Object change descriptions
= = = = = = =
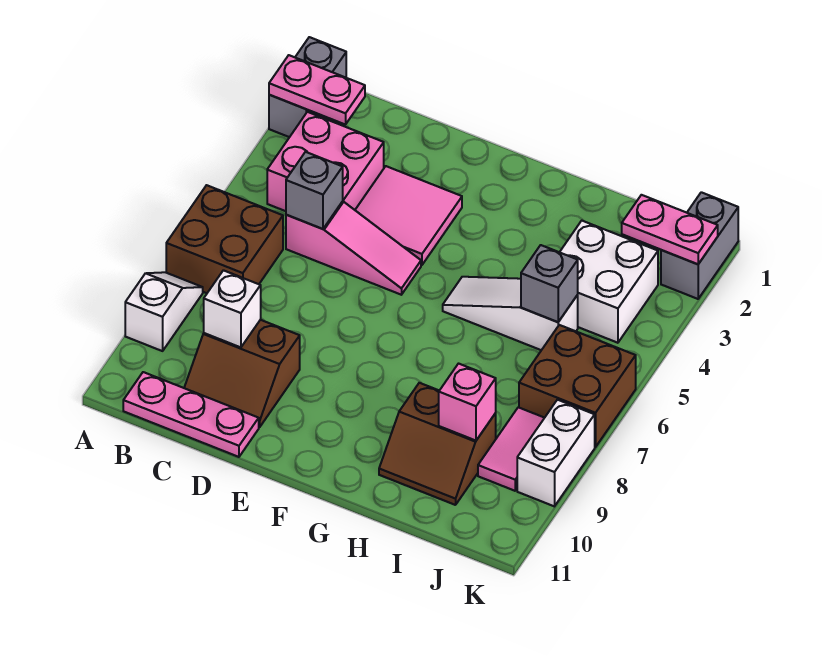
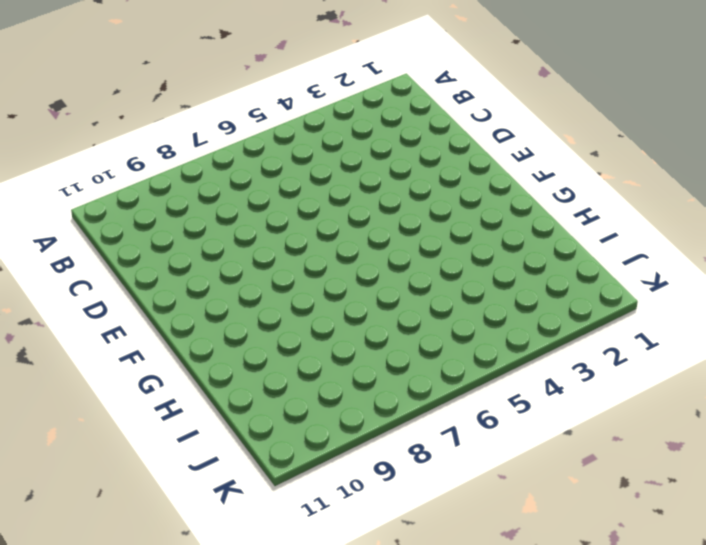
none -> grey brick A1:A2 level 1
none -> brown brick A6:B7 level 1
none -> white slope A8:A9 level 1 top 9

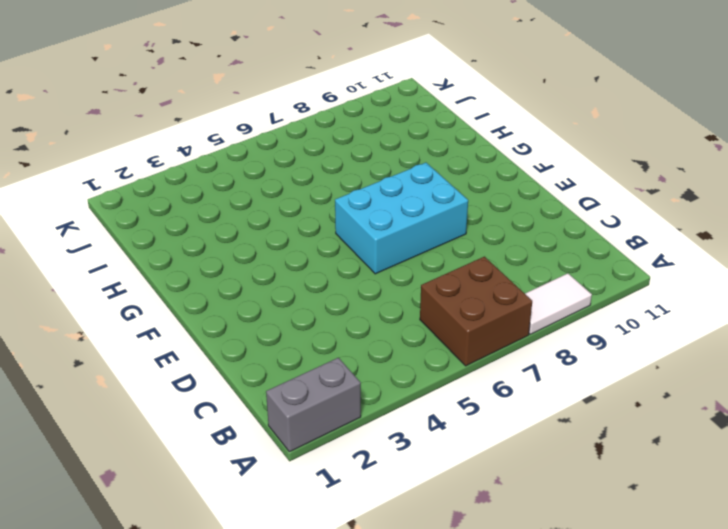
white tile A8:A9 level 1 -> white slope A8:A9 level 1 top 9
cyan brick E6:F8 level 1 -> none
none -> pink brick B3:C4 level 1
none -> pink plate B11:D11 level 1
none -> pink slope C5:E5 level 1 top C

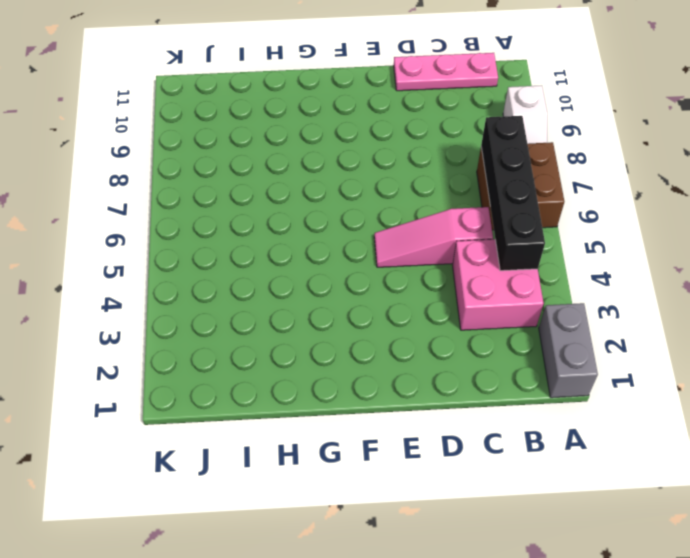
black brick B4:B7 level 2 -> none
none -> brown slope C9:D10 level 1 top 9
none -> pink tile D3:E4 level 1
none -> white slope G5:I5 level 1 top I

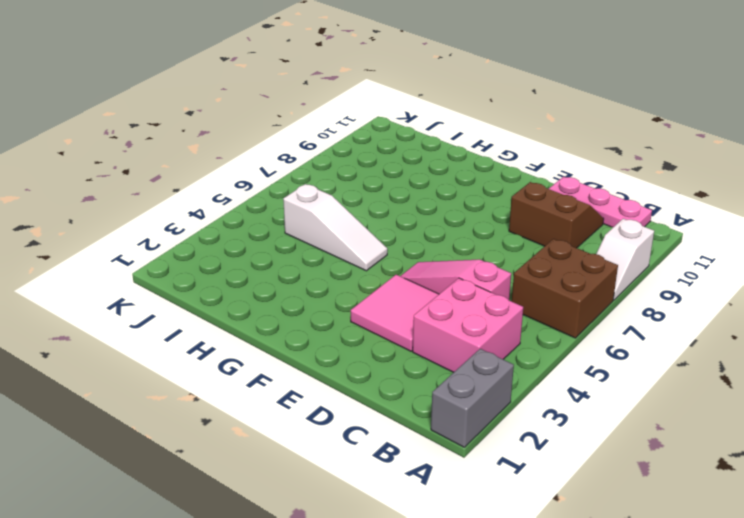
none -> brown slope H9:I10 level 1 top 9
none -> white brick I3:J4 level 1
none -> brown brick J6:K7 level 1

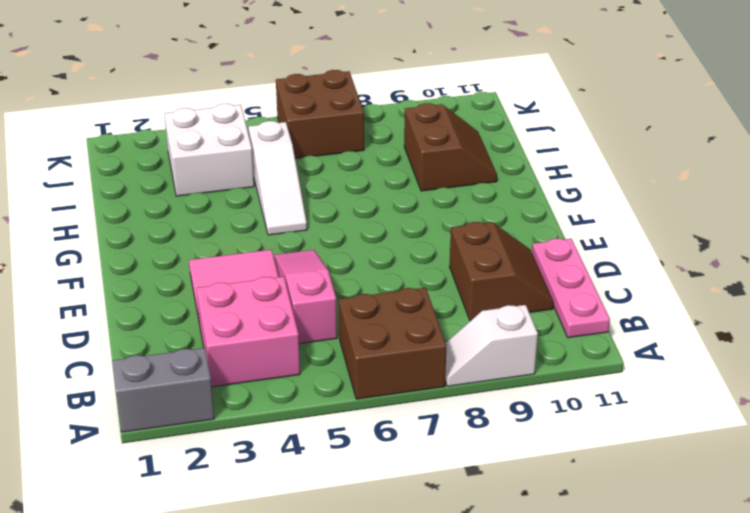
none -> pink tile J8:J9 level 1
none -> grey brick K1:K2 level 1
none -> white brick K8:K9 level 1

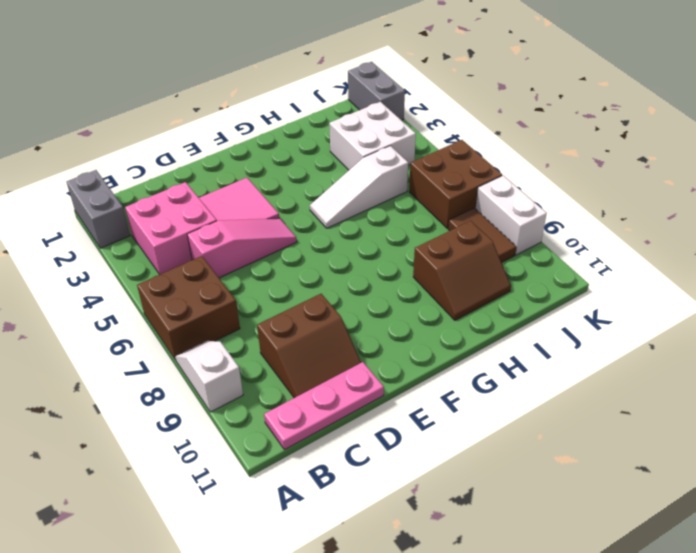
brown tile J8:J9 level 1 -> pink tile J8:J9 level 1
none -> pink plate A2:B2 level 2
none -> grey brick C5 level 2
none -> white brick C9 level 2

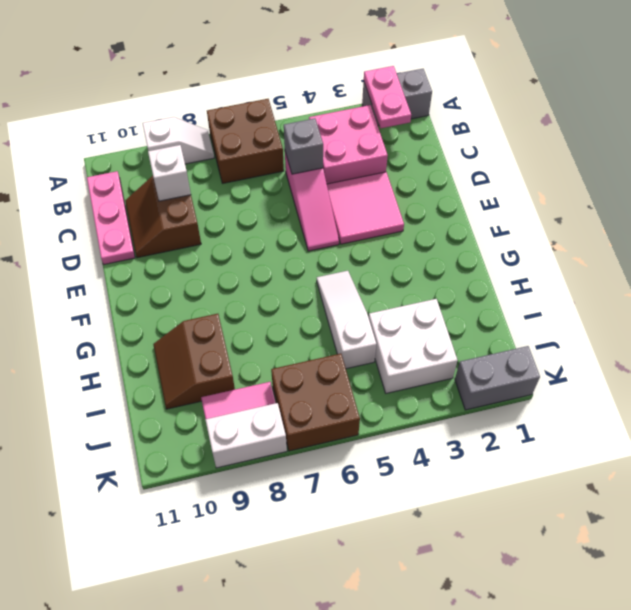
none -> grey brick I5 level 2
none -> pink brick I9 level 2
none -> pink plate J2:K2 level 2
= = = = = = =
Work to complete
A single figure must be given: how many lines of the records above include the string "slope".

Written solution
6